▸ **What is being asked**
From the records below, count the lines holding the string "slope". Only the number is wanted.

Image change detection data
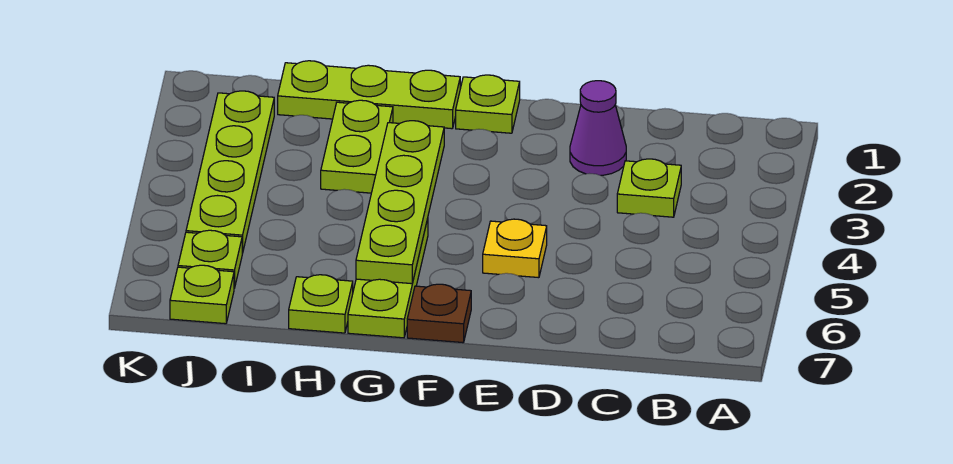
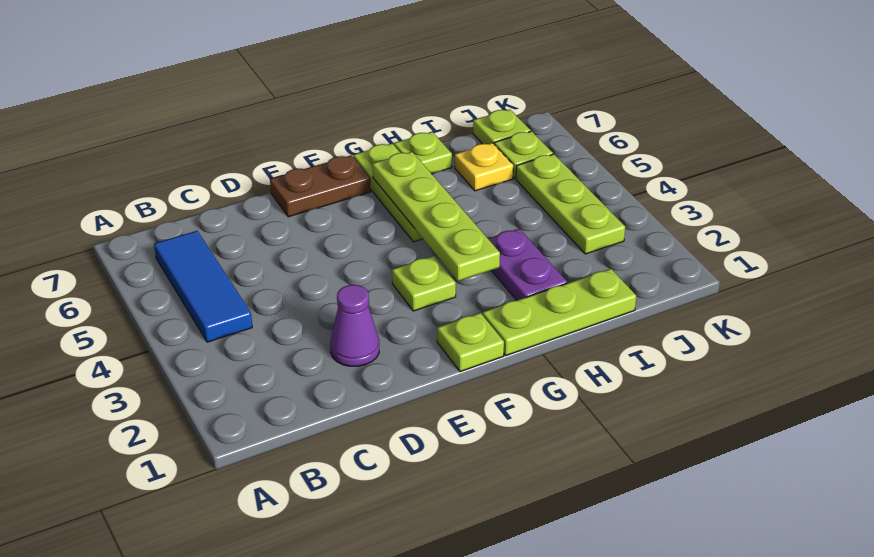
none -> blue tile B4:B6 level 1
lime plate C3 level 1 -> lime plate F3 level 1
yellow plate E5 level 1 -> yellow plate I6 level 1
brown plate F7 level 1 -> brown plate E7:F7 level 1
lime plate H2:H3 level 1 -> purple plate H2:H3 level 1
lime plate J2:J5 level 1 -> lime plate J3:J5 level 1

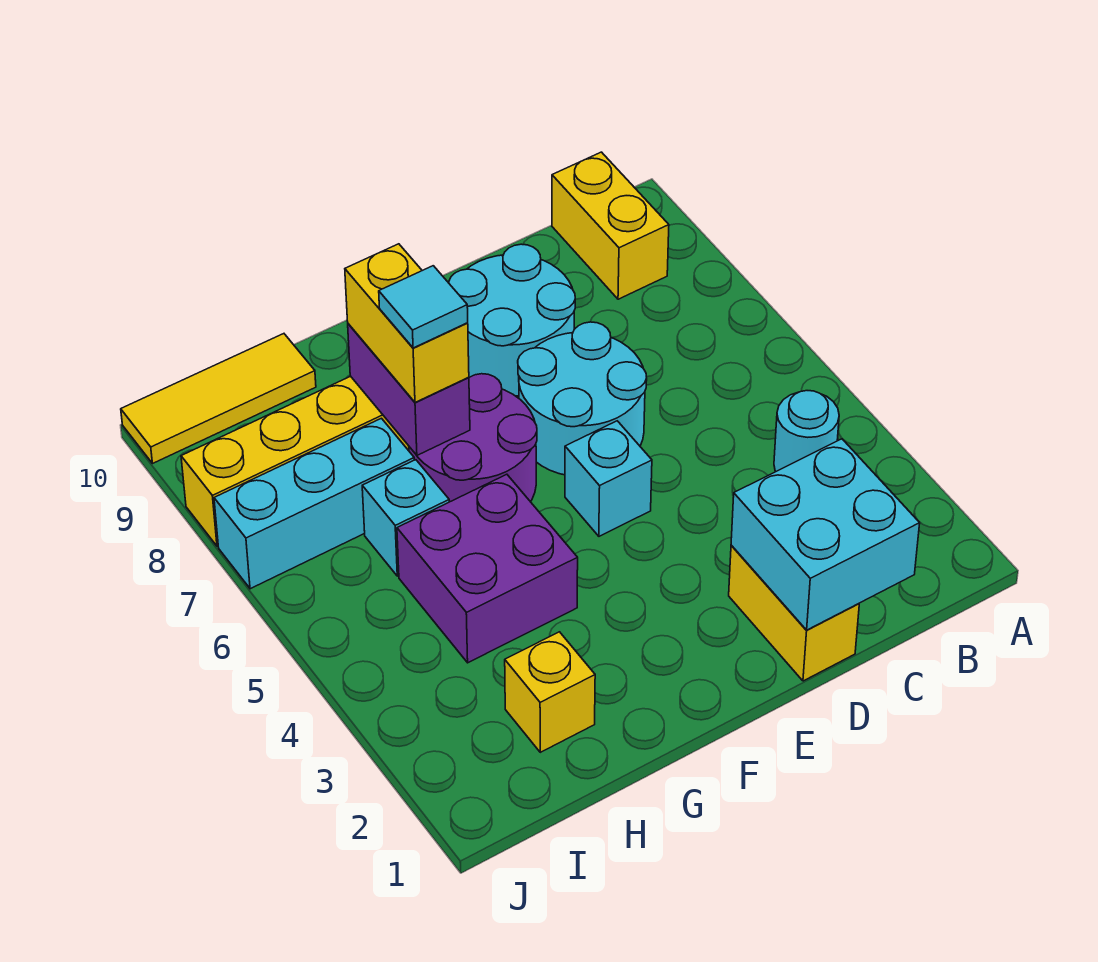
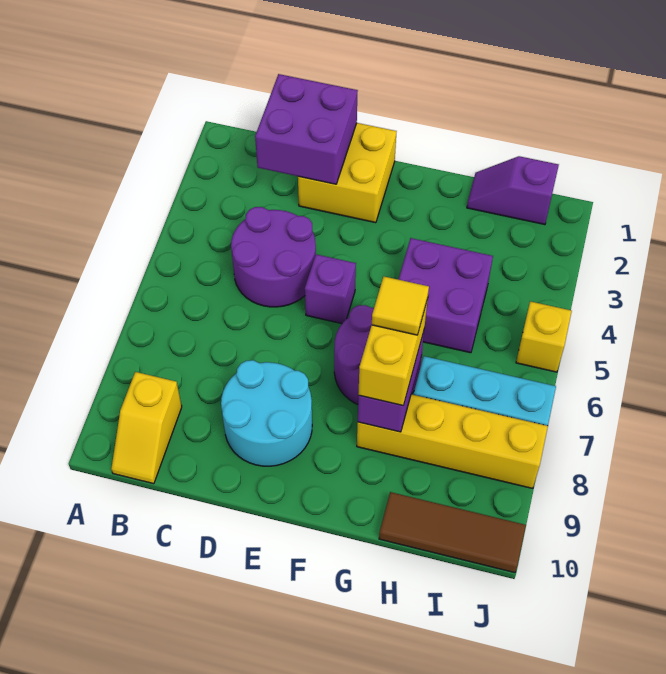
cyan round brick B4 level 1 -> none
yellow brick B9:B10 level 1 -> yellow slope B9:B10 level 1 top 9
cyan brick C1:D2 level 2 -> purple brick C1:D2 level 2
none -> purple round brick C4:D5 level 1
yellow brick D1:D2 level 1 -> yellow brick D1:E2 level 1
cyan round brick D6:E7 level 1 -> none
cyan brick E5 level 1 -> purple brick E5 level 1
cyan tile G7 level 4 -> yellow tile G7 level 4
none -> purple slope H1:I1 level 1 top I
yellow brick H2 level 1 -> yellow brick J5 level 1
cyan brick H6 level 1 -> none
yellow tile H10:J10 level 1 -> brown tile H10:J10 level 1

--

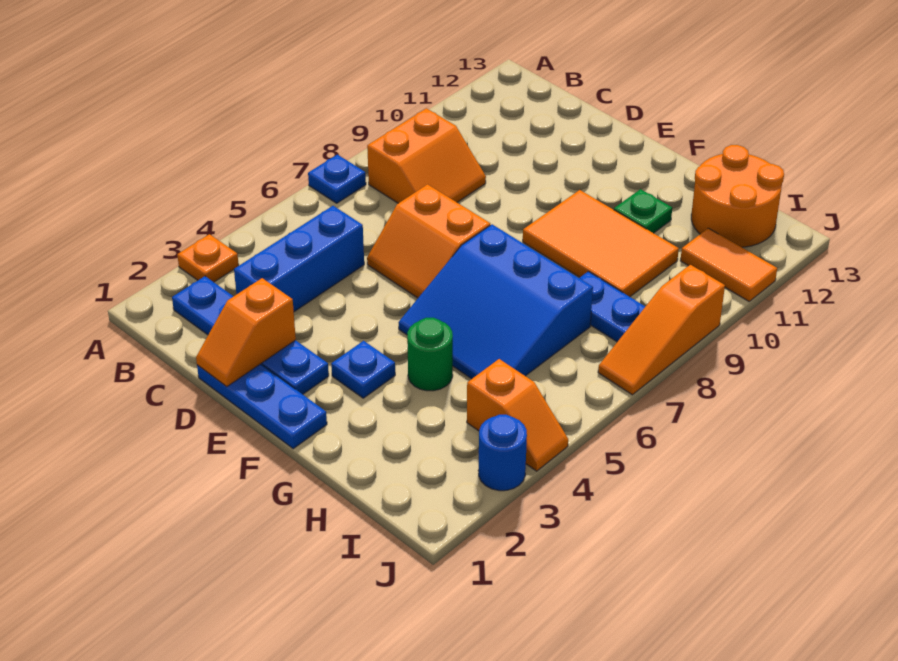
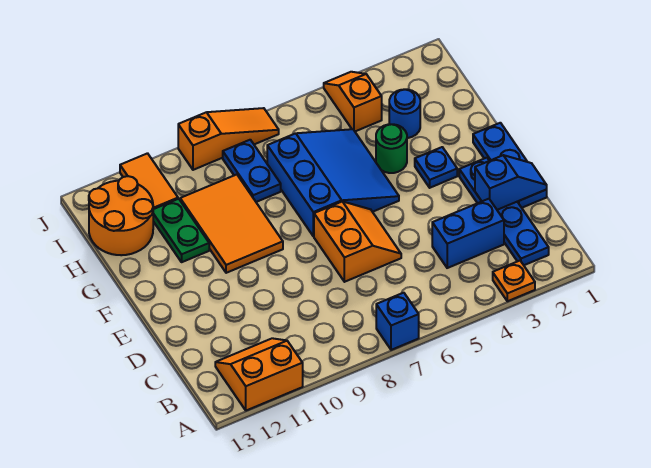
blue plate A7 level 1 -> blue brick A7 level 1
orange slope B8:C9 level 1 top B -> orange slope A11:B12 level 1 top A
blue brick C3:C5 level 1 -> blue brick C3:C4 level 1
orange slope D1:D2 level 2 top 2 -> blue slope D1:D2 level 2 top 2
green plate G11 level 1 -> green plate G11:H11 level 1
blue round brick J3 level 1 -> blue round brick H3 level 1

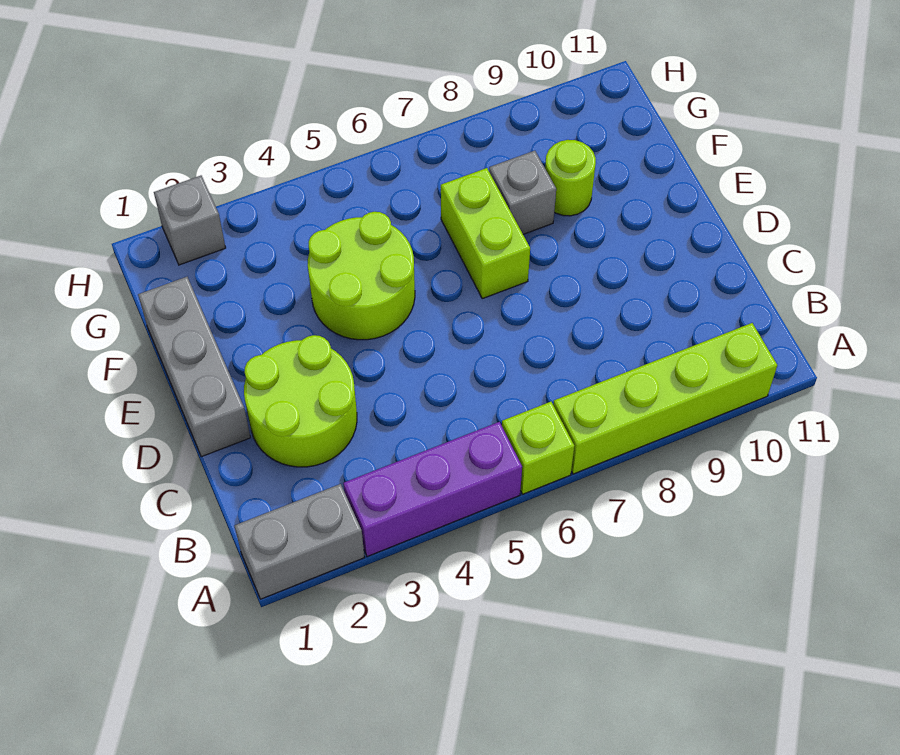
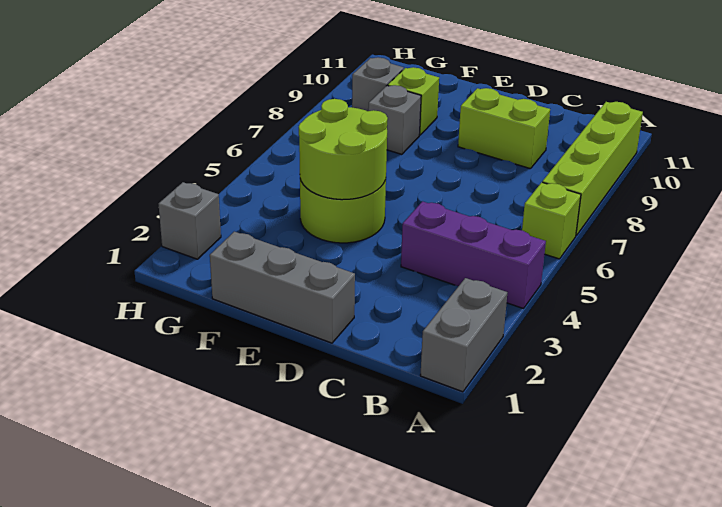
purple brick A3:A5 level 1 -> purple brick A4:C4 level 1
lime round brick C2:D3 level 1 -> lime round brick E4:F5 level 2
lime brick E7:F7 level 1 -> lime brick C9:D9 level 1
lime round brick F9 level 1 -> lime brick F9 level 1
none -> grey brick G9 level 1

▸ **Solved exercise**
4